*Data excerpts*:
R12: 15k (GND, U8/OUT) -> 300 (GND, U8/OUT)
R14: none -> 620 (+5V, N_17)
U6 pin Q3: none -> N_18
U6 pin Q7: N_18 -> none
--
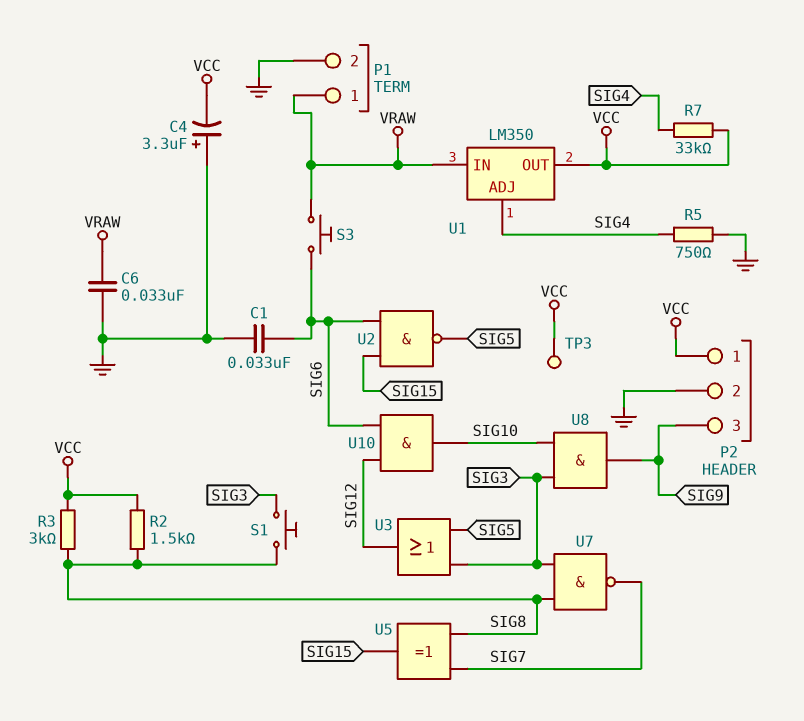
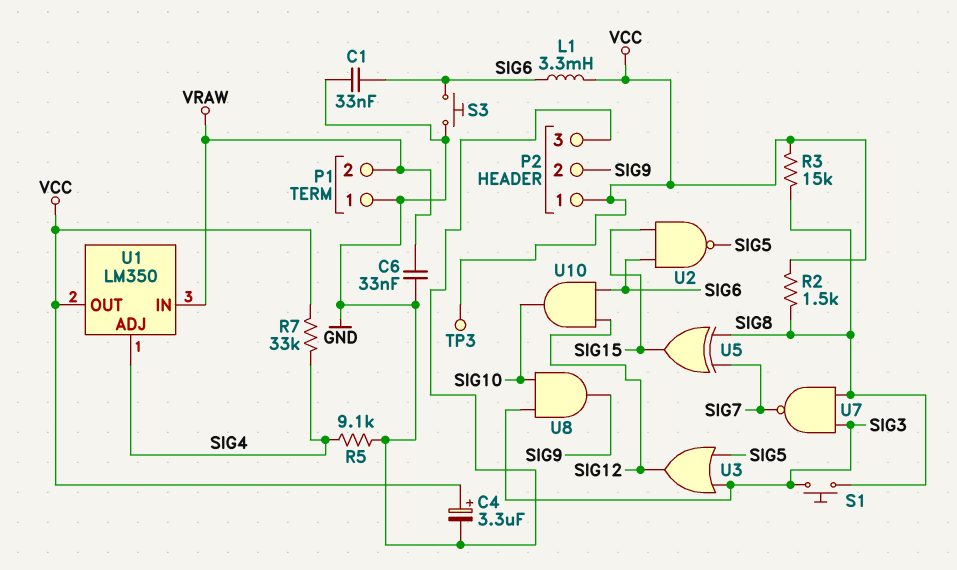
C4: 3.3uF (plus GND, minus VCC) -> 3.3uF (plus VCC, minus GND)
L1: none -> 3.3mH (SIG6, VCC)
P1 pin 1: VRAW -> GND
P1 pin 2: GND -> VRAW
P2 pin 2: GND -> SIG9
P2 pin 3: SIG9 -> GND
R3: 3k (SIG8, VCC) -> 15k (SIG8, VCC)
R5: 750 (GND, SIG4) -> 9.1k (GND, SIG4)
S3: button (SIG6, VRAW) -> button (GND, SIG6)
--
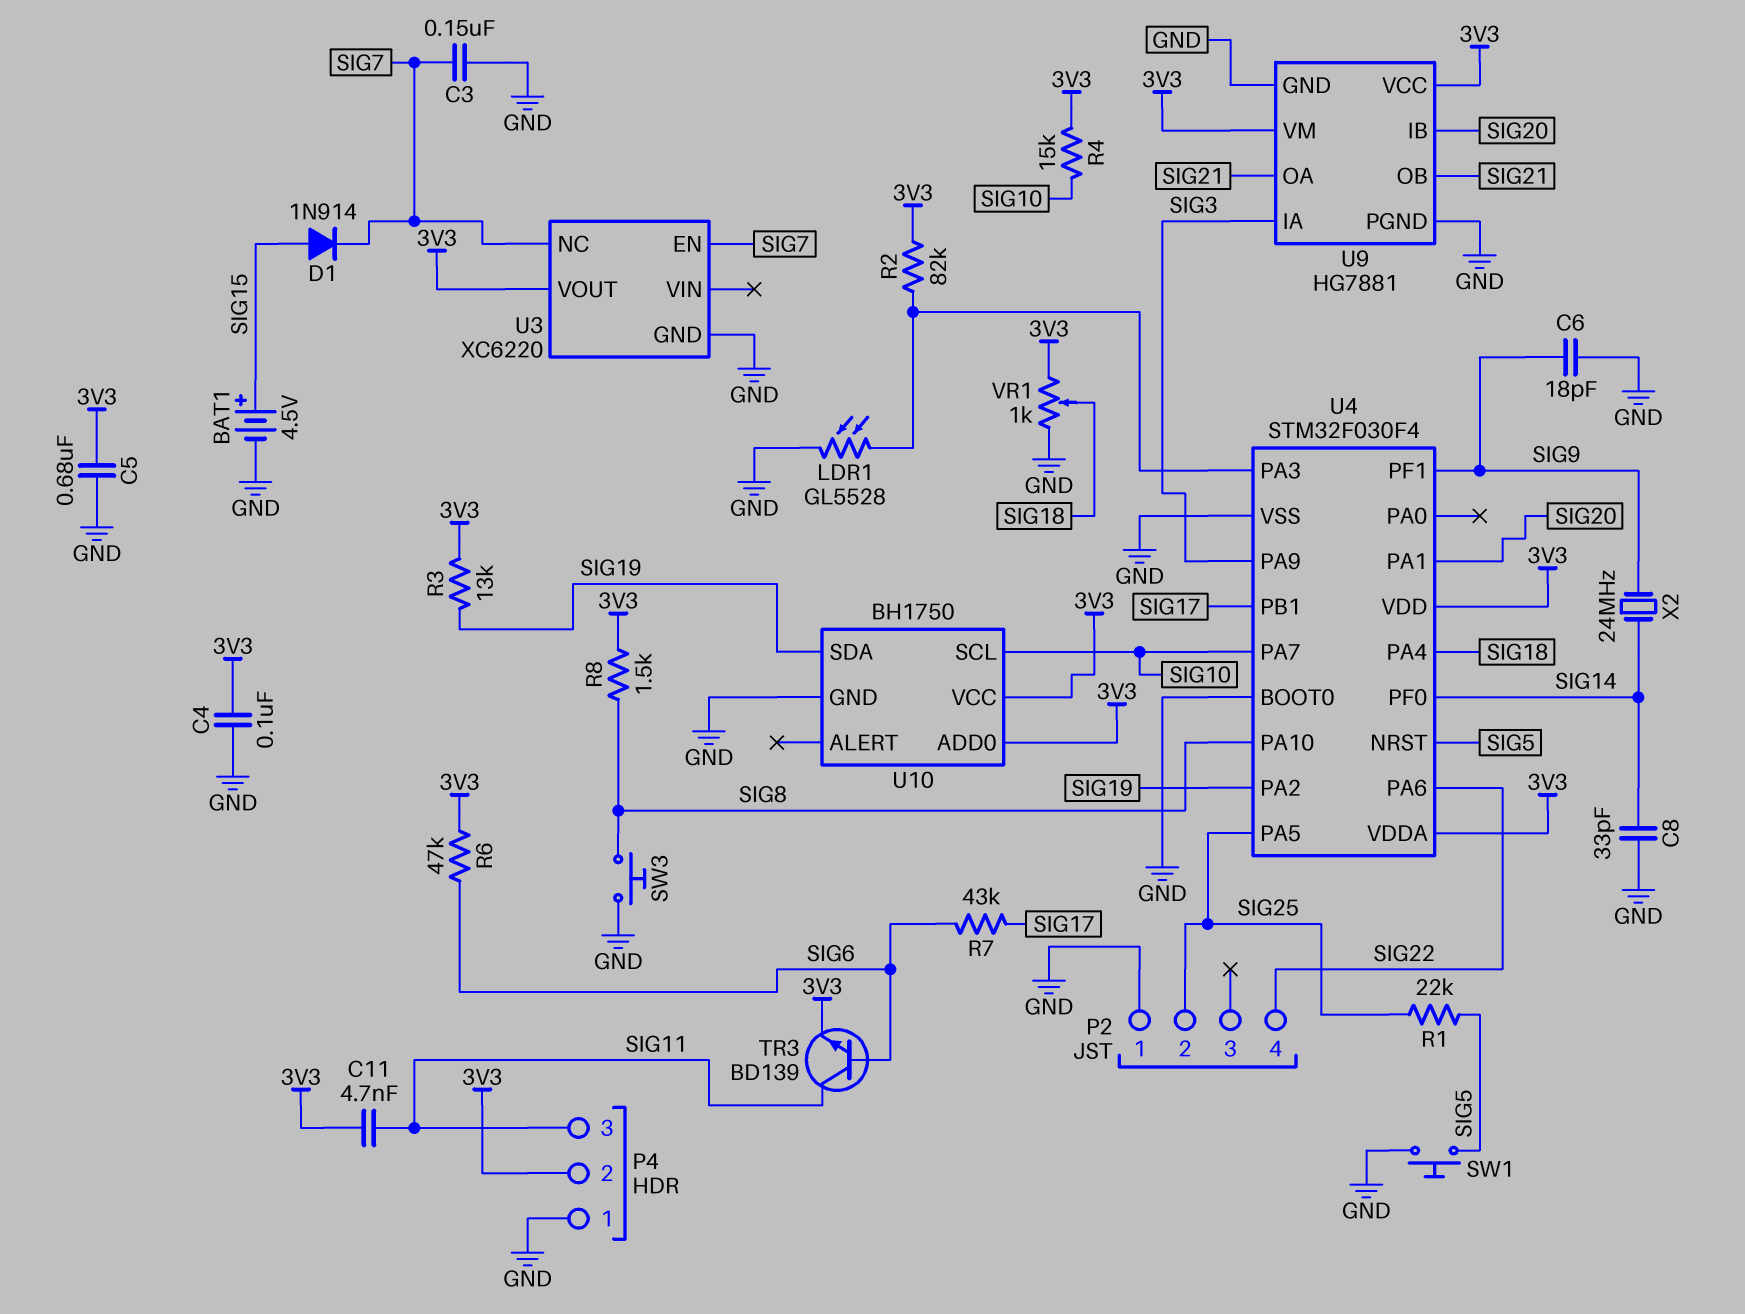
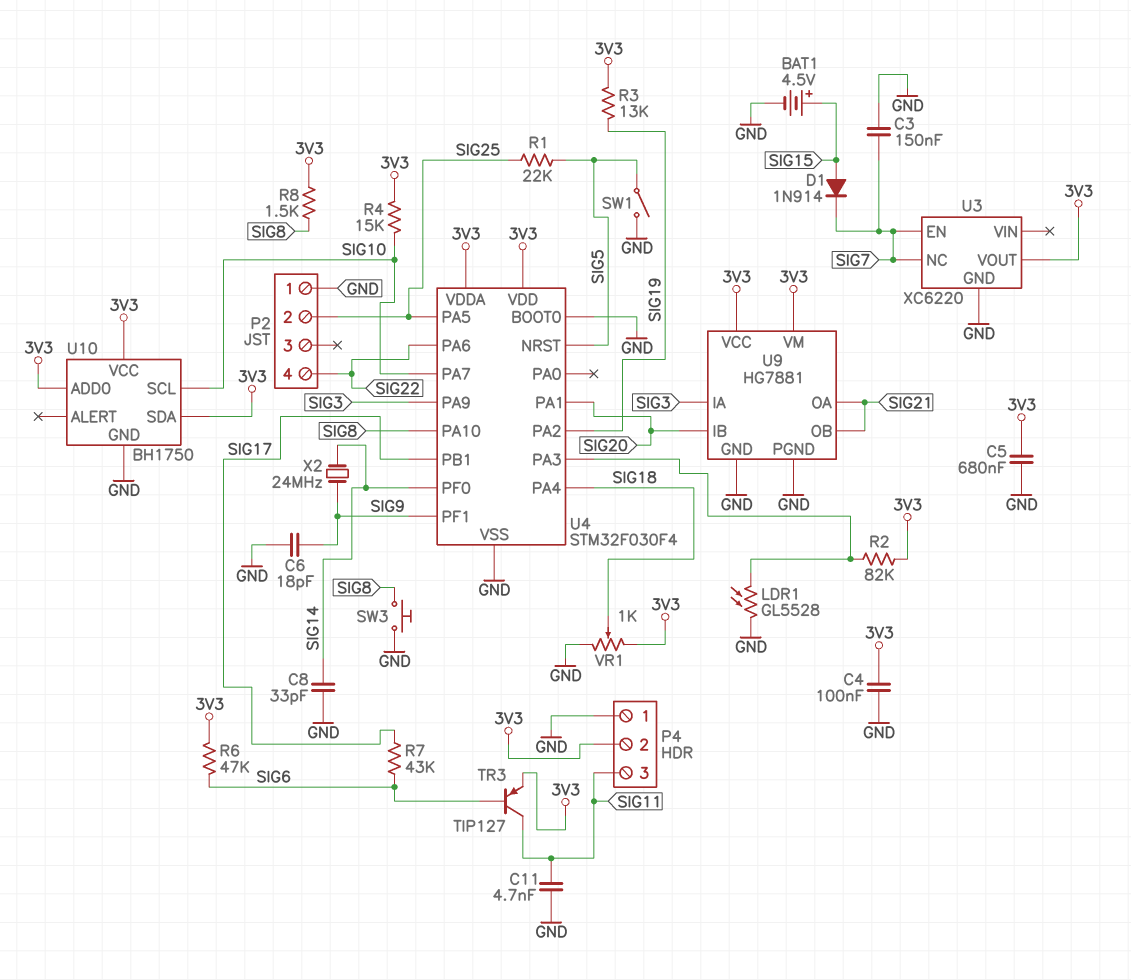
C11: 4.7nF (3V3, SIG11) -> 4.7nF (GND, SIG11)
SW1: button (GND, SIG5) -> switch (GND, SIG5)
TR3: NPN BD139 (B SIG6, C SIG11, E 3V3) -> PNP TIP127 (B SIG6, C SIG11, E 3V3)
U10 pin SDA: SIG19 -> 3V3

*Task goal*: Write out exactly the lines above from the line with "R12: 15k (GND, U8/OUT) -> 300 (GND, U8/OUT)" through the line with "U6 pin Q7: N_18 -> none", both of them included, and leave out all other lines.

*Solution for this task*:
R12: 15k (GND, U8/OUT) -> 300 (GND, U8/OUT)
R14: none -> 620 (+5V, N_17)
U6 pin Q3: none -> N_18
U6 pin Q7: N_18 -> none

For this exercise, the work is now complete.